= Goal of the exercise =
From the records below, transcribe exactly the lines that begin at the line with "U1: NAND 74LS00" and end at the line with "R8: 11k (N_1, N_10) -> 11k (GND, N_10)", both included.

--- Extracted records Enclosed Below ---

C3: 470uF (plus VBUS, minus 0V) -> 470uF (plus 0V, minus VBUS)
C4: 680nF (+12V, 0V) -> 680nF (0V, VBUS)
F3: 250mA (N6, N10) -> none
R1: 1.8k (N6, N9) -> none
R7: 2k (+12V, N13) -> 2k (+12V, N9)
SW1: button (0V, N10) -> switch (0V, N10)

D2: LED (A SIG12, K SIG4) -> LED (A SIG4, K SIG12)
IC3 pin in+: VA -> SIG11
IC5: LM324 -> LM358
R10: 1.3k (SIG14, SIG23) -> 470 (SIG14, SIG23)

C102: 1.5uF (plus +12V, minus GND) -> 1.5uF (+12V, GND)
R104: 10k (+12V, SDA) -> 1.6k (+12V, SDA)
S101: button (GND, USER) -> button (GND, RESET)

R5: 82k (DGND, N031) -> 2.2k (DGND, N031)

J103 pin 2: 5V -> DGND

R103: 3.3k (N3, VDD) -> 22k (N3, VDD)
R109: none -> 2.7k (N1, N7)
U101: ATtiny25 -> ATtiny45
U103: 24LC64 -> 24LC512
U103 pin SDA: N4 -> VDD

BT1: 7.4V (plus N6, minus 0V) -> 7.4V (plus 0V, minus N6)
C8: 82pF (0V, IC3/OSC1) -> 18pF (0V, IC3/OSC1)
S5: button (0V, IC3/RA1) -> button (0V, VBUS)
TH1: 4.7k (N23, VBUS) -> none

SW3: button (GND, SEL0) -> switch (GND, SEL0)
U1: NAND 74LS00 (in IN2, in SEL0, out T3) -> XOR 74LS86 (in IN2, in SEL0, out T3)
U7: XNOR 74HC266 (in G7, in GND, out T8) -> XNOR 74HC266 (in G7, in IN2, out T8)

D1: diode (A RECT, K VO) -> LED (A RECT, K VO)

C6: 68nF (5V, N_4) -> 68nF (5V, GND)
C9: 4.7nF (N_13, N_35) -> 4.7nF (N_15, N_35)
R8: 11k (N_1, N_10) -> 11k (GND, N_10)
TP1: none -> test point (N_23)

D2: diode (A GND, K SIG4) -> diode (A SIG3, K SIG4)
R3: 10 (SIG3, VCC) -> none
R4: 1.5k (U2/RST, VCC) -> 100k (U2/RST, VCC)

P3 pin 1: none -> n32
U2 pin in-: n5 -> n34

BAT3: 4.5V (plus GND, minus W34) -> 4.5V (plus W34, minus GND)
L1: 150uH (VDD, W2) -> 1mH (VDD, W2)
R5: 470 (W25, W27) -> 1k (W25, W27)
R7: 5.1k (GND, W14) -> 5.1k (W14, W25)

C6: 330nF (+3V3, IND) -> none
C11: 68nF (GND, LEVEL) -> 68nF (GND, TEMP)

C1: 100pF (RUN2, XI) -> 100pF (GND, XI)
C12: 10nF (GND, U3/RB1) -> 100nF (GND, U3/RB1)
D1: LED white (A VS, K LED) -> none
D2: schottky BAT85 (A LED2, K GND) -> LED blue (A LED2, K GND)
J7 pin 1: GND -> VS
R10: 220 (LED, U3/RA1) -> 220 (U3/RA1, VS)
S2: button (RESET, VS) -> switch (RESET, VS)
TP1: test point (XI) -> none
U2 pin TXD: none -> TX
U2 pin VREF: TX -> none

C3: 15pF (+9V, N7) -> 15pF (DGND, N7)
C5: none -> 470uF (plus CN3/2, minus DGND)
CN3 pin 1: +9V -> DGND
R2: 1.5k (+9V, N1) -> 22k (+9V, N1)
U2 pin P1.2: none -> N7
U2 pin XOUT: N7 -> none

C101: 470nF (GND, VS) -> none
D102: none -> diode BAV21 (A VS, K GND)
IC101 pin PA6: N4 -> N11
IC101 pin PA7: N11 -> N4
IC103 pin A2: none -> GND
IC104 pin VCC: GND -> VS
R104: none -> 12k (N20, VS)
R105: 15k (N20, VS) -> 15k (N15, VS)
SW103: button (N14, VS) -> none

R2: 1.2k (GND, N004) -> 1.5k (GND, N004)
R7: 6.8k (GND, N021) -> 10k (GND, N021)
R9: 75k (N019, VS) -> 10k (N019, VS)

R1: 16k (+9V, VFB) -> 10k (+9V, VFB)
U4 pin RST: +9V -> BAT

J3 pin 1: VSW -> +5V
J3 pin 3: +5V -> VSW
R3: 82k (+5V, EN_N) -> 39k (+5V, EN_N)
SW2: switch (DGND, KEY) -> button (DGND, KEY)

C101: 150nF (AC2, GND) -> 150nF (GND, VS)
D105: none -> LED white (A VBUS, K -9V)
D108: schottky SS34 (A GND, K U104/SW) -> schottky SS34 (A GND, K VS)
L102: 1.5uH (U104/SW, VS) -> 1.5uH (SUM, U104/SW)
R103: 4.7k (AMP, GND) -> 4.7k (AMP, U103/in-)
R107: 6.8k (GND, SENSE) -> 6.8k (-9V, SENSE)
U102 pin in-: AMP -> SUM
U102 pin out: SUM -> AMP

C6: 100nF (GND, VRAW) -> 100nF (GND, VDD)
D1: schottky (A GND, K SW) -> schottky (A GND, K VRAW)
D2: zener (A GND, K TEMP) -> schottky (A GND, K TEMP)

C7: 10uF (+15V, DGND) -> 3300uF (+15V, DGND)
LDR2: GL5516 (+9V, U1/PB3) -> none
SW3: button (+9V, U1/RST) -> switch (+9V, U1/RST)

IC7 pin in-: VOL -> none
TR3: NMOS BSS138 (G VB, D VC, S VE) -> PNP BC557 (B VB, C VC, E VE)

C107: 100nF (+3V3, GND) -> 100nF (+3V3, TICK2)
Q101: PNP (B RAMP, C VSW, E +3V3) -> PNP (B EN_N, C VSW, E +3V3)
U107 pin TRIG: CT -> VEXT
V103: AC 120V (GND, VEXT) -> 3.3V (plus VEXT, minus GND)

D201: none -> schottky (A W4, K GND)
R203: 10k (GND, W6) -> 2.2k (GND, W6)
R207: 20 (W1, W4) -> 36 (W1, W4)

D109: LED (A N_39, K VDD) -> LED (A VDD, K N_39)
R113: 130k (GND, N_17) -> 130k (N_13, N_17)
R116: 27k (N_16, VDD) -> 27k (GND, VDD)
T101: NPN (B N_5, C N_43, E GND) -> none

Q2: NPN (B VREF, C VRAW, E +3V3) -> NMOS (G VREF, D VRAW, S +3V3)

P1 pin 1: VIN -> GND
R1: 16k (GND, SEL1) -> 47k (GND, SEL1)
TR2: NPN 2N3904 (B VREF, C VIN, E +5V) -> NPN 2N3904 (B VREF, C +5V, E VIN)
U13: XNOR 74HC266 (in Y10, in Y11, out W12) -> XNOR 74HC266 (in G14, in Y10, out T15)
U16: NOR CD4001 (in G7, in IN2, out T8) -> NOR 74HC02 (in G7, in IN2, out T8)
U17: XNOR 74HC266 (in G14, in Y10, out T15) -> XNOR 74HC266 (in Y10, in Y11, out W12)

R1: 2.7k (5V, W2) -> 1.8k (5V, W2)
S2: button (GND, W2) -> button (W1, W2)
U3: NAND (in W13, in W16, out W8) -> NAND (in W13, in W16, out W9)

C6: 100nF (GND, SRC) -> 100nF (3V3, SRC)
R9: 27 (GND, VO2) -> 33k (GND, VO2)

--- End of Enclosed Extracted records ---

= Exercise response =
U1: NAND 74LS00 (in IN2, in SEL0, out T3) -> XOR 74LS86 (in IN2, in SEL0, out T3)
U7: XNOR 74HC266 (in G7, in GND, out T8) -> XNOR 74HC266 (in G7, in IN2, out T8)

D1: diode (A RECT, K VO) -> LED (A RECT, K VO)

C6: 68nF (5V, N_4) -> 68nF (5V, GND)
C9: 4.7nF (N_13, N_35) -> 4.7nF (N_15, N_35)
R8: 11k (N_1, N_10) -> 11k (GND, N_10)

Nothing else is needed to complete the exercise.